### Data provided

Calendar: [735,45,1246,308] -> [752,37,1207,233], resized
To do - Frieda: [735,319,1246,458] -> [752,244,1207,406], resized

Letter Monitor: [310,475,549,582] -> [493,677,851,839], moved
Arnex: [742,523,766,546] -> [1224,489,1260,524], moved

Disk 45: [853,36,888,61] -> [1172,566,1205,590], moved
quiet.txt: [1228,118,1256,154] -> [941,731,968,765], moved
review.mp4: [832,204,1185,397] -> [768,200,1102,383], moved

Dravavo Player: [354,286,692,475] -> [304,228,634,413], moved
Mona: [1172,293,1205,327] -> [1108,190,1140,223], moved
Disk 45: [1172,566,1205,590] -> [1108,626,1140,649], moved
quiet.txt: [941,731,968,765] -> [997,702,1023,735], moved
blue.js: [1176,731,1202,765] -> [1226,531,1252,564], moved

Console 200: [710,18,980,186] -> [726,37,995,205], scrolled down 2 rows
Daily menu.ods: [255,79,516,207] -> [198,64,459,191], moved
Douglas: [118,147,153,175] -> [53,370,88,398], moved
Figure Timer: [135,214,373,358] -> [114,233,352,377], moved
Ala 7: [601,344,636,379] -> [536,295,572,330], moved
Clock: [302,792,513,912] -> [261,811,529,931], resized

######

Exercise aim:
Scan the records for lines that hold "quiet", and reproduce each one you find.

Answer space:
quiet.txt: [1228,118,1256,154] -> [941,731,968,765], moved
quiet.txt: [941,731,968,765] -> [997,702,1023,735], moved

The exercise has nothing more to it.